From the line with "before: milk carton" down to the final line of the records below, retype everything exactly and leave out the rest.

========

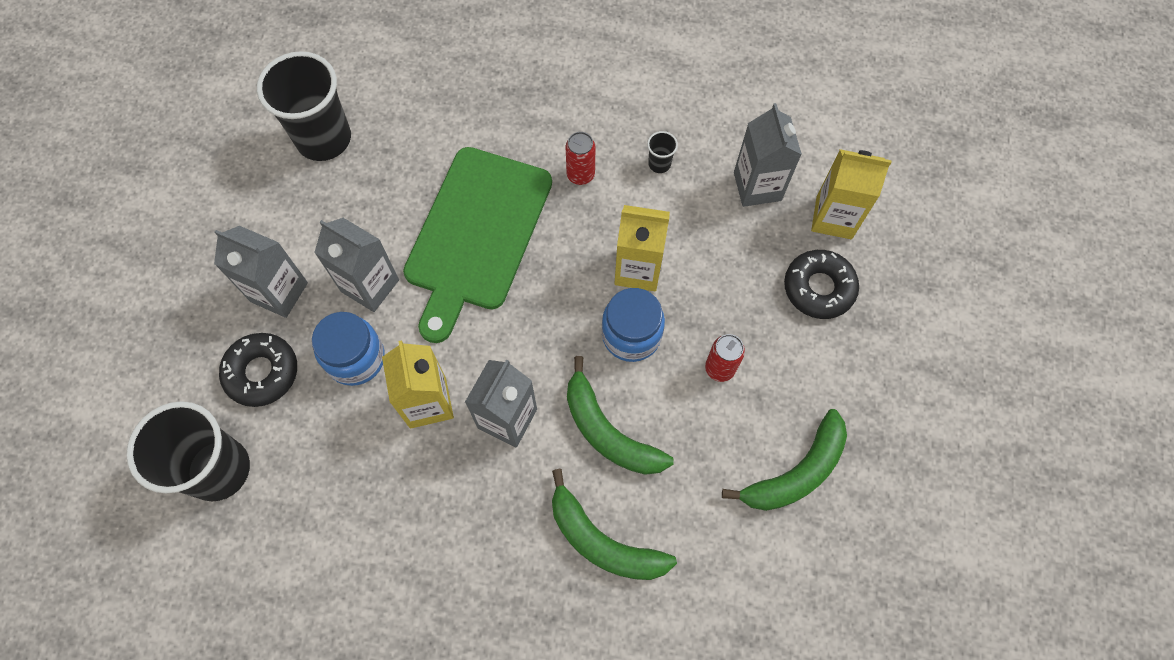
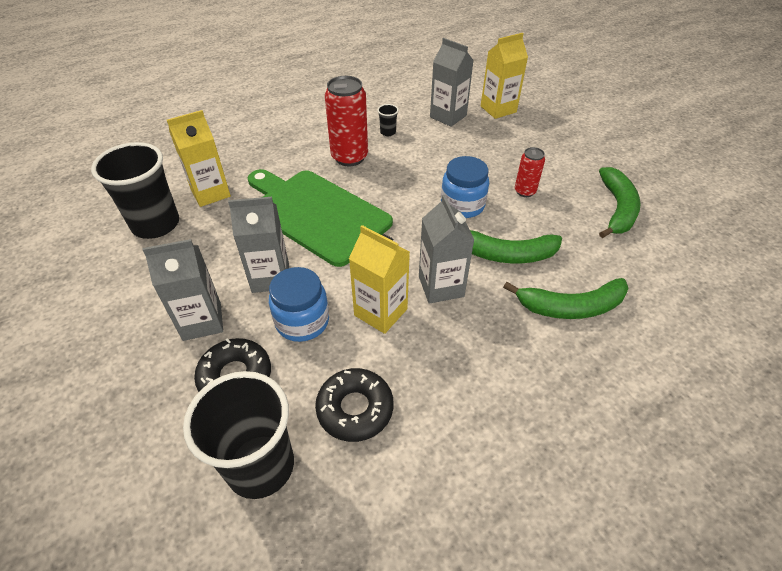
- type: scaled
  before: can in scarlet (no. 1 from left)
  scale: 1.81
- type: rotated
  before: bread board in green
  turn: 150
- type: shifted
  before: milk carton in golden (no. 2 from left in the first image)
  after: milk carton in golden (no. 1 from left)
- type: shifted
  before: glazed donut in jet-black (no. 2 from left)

========

Answer to this task
  before: milk carton in golden (no. 2 from left in the first image)
  after: milk carton in golden (no. 1 from left)
- type: shifted
  before: glazed donut in jet-black (no. 2 from left)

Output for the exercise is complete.